EXERCISE DETAILS: Give the count of lines that hold the word "SCALE" in this listing, with nothing added.
====== INPUT DATA
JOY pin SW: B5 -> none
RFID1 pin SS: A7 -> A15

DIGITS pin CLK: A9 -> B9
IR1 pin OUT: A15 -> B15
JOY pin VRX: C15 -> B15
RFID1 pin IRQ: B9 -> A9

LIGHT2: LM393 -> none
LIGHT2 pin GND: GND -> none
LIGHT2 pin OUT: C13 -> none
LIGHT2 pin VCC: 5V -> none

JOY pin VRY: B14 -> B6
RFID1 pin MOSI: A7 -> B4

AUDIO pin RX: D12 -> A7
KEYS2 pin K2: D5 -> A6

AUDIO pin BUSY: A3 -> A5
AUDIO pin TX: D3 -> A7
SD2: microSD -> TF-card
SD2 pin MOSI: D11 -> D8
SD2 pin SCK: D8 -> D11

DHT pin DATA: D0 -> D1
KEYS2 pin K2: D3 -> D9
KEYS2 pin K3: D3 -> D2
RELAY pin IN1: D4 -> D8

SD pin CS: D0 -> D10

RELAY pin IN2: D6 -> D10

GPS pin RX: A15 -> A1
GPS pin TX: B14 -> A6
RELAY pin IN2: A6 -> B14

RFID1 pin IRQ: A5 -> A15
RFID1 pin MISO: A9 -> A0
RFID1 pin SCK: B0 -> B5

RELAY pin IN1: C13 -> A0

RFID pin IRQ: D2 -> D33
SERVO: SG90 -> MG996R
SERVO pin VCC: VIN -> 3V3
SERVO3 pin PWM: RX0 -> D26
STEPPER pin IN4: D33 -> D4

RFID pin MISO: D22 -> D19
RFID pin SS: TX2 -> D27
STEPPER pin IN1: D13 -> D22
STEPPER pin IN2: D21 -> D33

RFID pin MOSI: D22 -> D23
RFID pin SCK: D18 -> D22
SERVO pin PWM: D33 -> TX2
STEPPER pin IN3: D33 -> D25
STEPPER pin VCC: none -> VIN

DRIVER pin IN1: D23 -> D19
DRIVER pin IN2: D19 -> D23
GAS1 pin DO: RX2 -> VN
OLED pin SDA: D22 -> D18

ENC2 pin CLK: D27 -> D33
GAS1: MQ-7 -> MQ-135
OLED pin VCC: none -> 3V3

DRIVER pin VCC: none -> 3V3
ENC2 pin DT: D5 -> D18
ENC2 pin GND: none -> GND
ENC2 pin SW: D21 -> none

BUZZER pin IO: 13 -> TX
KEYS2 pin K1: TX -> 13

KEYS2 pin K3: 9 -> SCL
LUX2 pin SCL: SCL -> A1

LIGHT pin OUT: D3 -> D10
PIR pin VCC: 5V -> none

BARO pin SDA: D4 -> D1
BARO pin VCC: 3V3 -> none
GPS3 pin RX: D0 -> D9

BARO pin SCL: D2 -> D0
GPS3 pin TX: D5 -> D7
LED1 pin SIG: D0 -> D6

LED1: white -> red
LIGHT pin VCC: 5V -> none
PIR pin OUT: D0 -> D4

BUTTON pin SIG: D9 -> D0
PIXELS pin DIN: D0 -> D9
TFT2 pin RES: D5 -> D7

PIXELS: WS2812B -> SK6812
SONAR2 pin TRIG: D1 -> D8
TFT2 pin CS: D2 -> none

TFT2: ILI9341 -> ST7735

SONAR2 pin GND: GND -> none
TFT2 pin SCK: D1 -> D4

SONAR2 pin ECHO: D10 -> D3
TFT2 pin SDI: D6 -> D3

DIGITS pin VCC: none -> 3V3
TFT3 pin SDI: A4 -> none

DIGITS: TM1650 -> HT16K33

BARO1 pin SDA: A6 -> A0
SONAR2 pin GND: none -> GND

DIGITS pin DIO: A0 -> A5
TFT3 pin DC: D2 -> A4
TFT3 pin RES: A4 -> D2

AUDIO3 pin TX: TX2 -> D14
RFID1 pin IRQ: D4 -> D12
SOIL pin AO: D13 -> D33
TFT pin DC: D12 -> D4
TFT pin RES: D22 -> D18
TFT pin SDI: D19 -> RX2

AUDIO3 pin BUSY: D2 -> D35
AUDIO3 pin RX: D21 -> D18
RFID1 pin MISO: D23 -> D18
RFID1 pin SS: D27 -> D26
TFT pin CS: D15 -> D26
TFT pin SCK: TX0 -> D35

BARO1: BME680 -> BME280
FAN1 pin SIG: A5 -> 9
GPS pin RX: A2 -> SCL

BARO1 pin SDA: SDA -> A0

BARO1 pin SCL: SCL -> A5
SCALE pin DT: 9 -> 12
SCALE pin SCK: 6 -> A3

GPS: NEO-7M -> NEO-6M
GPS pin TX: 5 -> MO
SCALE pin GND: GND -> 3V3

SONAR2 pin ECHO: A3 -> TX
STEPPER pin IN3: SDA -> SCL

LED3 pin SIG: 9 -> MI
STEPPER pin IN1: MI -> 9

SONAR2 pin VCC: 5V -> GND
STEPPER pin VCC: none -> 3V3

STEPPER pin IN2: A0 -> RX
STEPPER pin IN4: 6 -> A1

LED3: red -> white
============
ANSWER BOX: 3